Dataset items =>
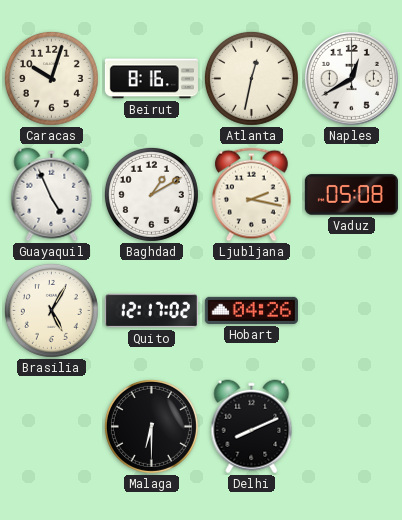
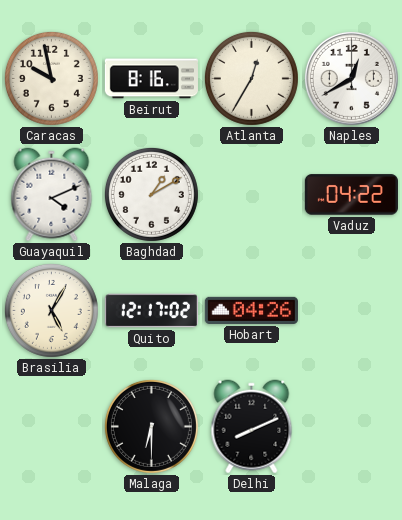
Caracas: 10:03 -> 9:58
Atlanta: 12:32 -> 12:35
Guayaquil: 4:56 -> 4:11
Ljubljana: 2:17 -> none
Vaduz: 05:08 -> 04:22
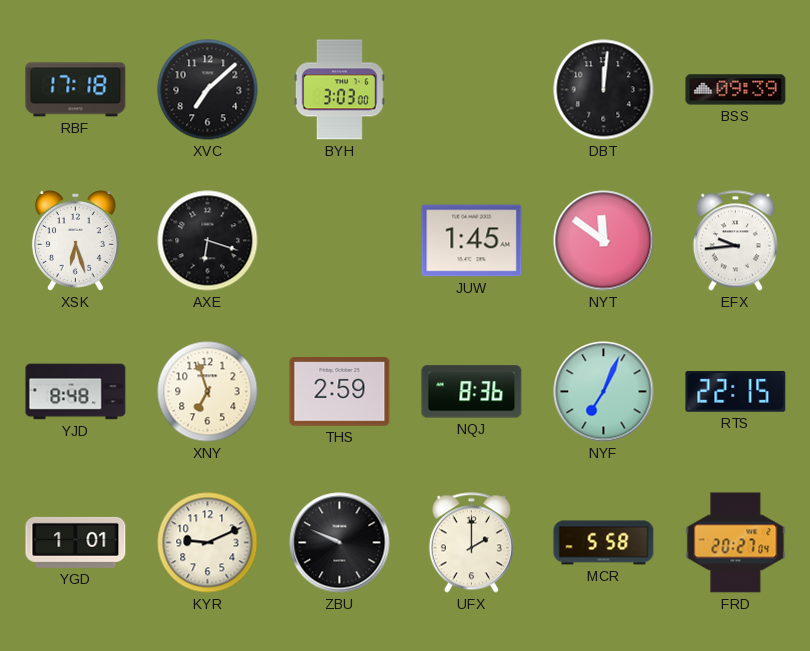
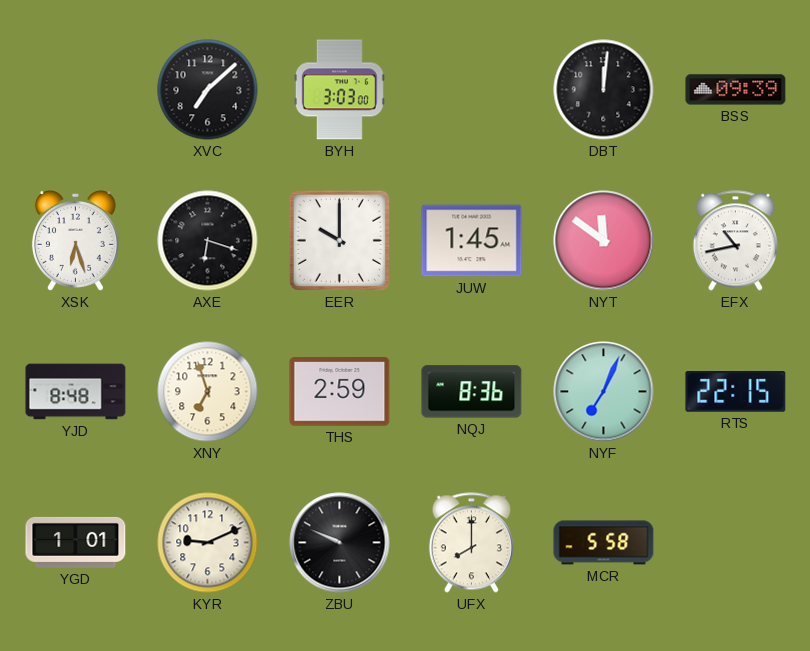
RBF: 17:18 -> none
EER: none -> 10:00
EFX: 9:44 -> 10:43
UFX: 2:00 -> 8:00
FRD: 20:27 -> none
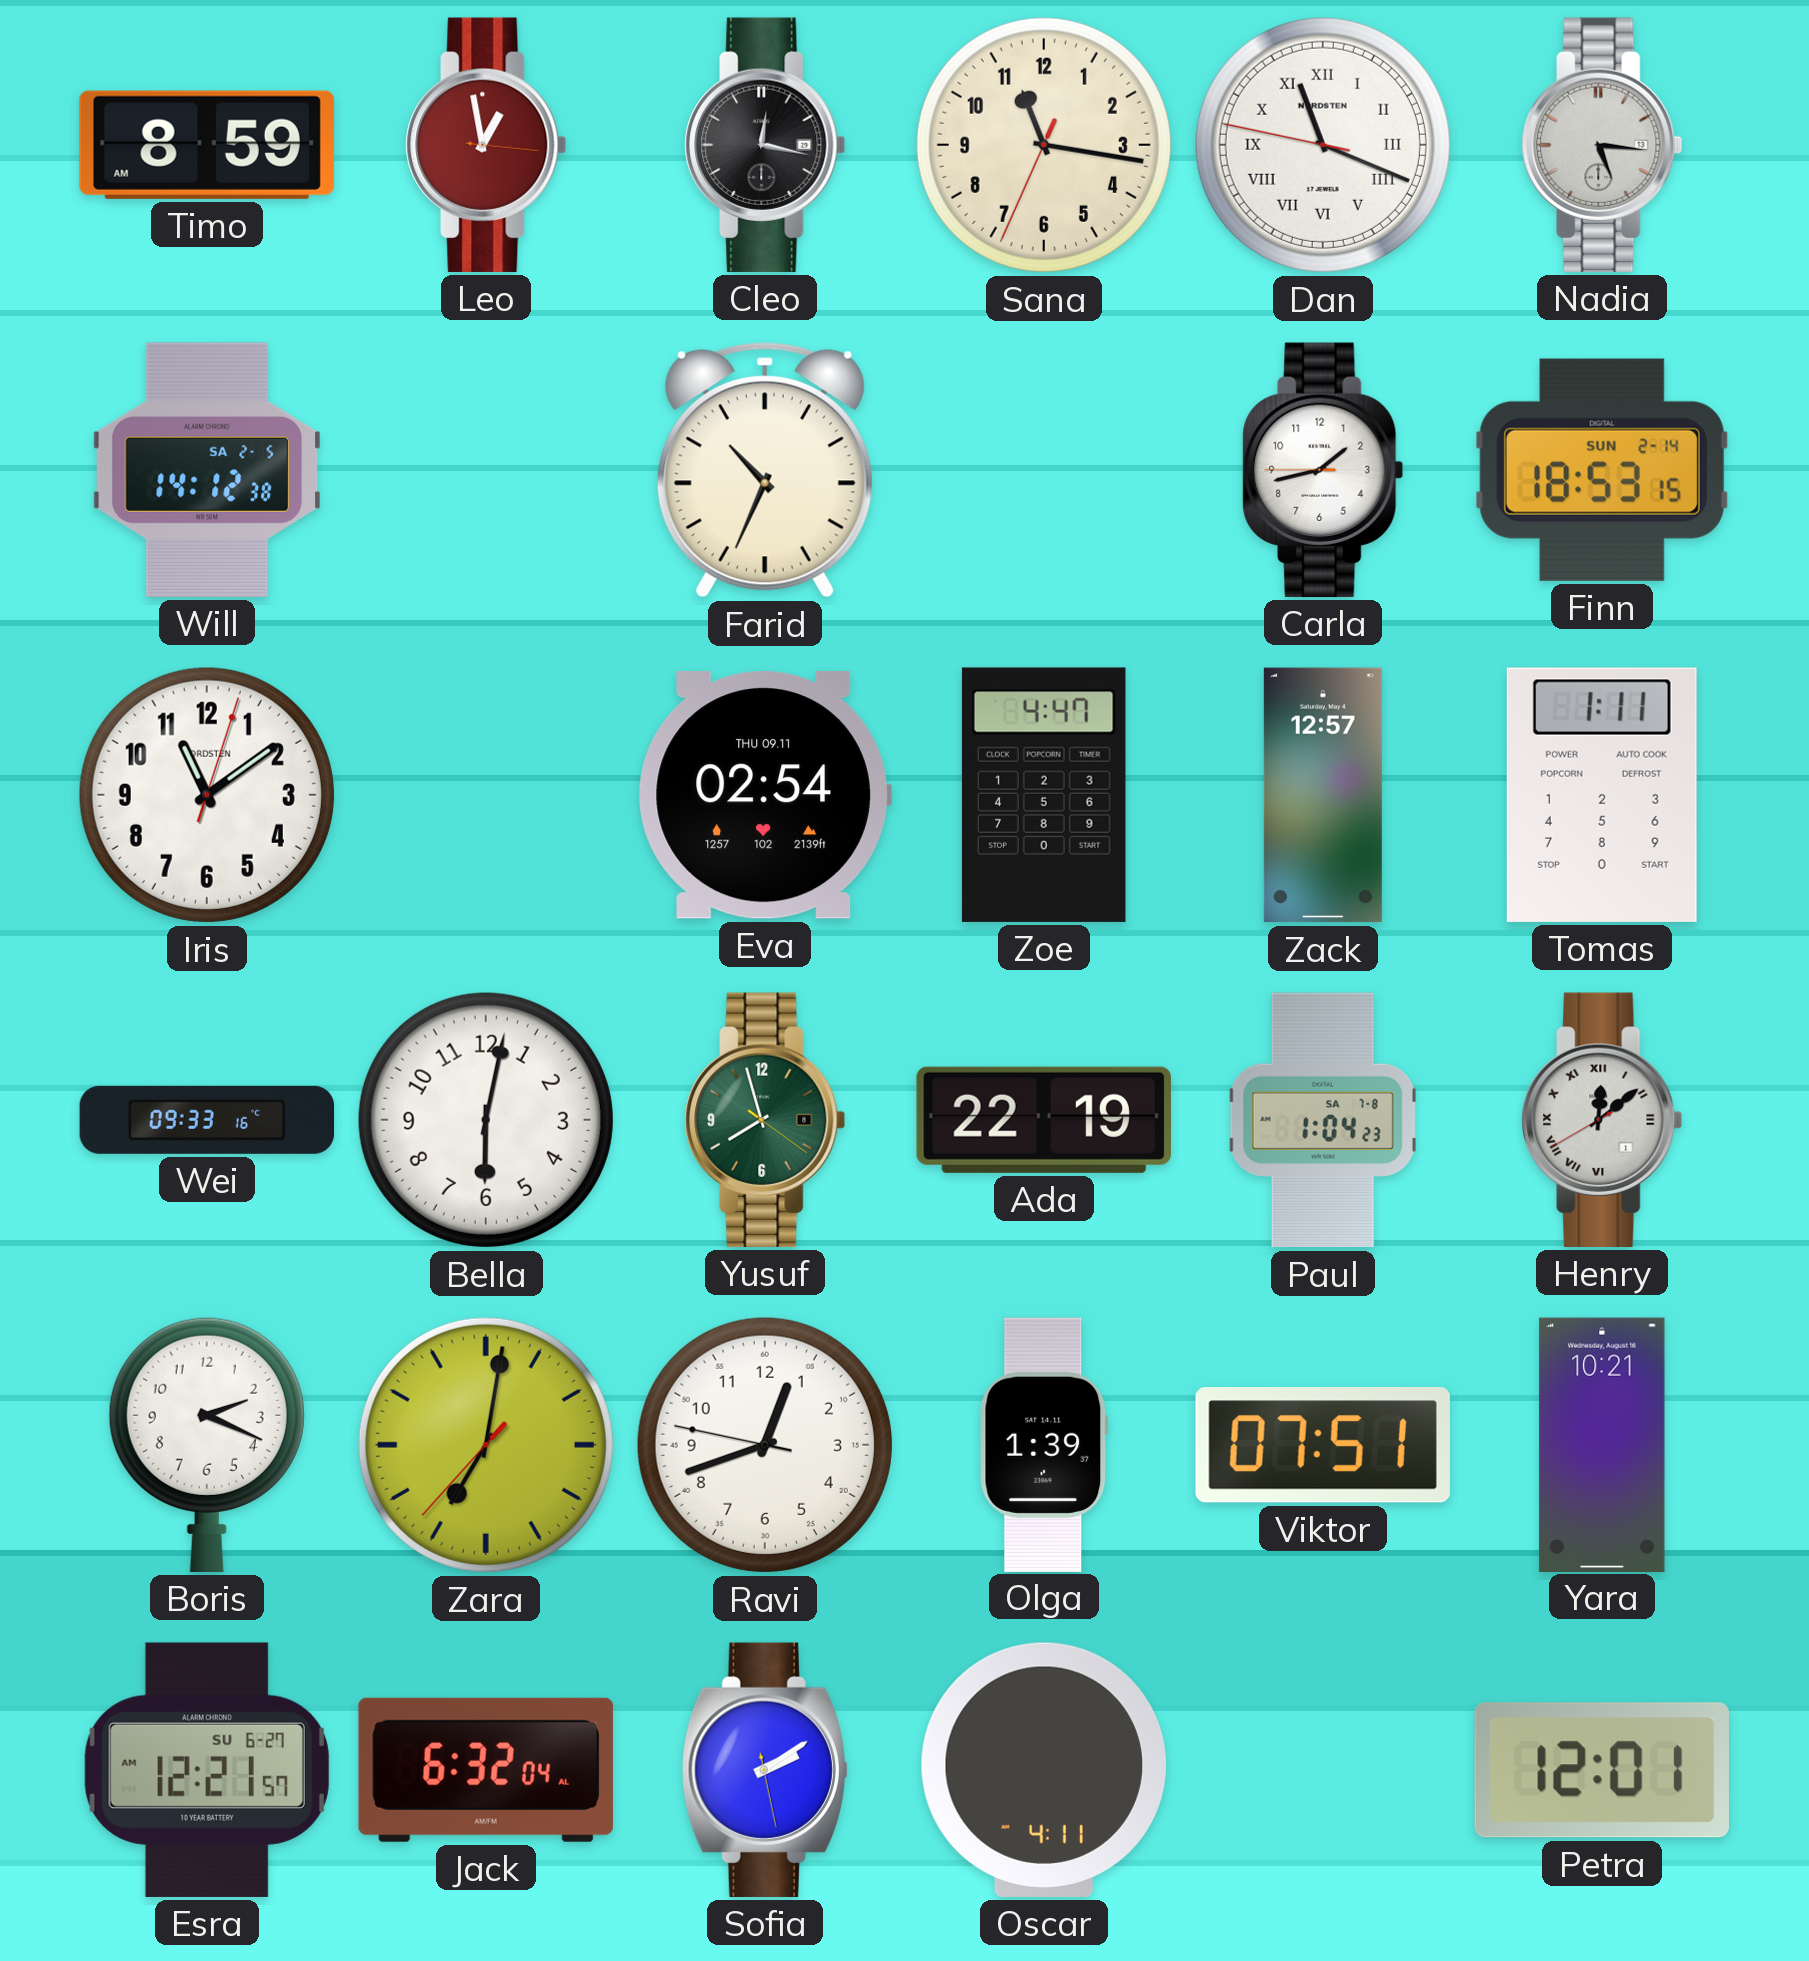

WHAT THE EXERCISE ASKS =>
Substitute "blank" for every "none" in the part of the material that opens with the line containing "RBF: 17:18 -> none" and runs through the end of the material, keeping everything else the same. Leave the pictures out of your answer.

RESPONSE TO THE TASK =>
RBF: 17:18 -> blank
EER: blank -> 10:00
EFX: 9:44 -> 10:43
UFX: 2:00 -> 8:00
FRD: 20:27 -> blank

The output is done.